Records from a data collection
::::::

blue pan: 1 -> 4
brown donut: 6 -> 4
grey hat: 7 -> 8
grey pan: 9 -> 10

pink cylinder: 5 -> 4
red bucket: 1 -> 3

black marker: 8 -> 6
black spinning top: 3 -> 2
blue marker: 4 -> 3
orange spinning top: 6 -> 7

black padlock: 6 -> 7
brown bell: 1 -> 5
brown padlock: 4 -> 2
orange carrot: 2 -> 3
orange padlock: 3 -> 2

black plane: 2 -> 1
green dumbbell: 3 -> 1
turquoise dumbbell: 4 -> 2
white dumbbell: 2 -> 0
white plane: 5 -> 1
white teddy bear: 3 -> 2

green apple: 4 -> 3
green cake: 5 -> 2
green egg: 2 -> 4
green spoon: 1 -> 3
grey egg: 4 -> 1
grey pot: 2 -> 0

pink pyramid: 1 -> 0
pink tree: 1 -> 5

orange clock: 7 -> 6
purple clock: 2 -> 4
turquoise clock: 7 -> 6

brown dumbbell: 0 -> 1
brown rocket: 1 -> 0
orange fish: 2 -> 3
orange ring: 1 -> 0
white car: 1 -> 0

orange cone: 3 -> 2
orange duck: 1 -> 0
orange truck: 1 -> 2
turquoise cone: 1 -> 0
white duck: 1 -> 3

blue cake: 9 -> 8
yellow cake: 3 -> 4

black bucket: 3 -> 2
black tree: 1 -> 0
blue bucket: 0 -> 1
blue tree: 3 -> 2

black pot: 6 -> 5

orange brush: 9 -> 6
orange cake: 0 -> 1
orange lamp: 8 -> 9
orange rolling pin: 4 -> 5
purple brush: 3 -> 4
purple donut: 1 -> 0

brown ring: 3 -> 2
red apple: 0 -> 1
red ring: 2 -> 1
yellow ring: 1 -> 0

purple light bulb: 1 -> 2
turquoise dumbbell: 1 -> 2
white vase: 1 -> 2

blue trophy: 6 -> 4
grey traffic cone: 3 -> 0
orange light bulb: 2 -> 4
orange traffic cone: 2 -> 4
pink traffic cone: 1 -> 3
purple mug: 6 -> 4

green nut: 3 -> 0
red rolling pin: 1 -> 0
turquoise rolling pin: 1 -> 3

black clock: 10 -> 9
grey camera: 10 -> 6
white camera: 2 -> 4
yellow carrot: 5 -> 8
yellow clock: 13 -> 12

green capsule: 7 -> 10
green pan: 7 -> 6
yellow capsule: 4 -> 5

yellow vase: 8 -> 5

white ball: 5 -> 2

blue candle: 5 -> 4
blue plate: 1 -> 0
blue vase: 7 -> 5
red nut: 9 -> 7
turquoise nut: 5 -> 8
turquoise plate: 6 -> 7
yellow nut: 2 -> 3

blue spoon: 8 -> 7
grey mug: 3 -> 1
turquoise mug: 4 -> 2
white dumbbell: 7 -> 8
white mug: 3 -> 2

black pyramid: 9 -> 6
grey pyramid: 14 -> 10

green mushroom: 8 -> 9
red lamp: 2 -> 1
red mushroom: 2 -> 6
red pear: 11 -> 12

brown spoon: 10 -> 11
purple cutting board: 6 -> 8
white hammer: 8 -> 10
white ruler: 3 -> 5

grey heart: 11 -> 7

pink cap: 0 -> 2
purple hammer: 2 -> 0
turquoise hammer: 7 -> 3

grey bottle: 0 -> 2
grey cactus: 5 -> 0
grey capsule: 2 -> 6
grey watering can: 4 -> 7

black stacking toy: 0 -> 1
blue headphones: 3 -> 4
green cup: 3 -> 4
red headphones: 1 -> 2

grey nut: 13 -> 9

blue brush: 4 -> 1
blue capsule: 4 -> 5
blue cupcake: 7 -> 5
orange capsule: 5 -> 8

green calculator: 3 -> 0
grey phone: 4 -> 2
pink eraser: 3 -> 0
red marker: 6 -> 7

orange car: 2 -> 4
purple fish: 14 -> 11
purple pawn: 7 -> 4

::::::

#### [EXERCISE INSTRUCTIONS]
Search the records for the string "spinning" and report each line that has it.

#### [RESULT OF THIS TASK]
black spinning top: 3 -> 2
orange spinning top: 6 -> 7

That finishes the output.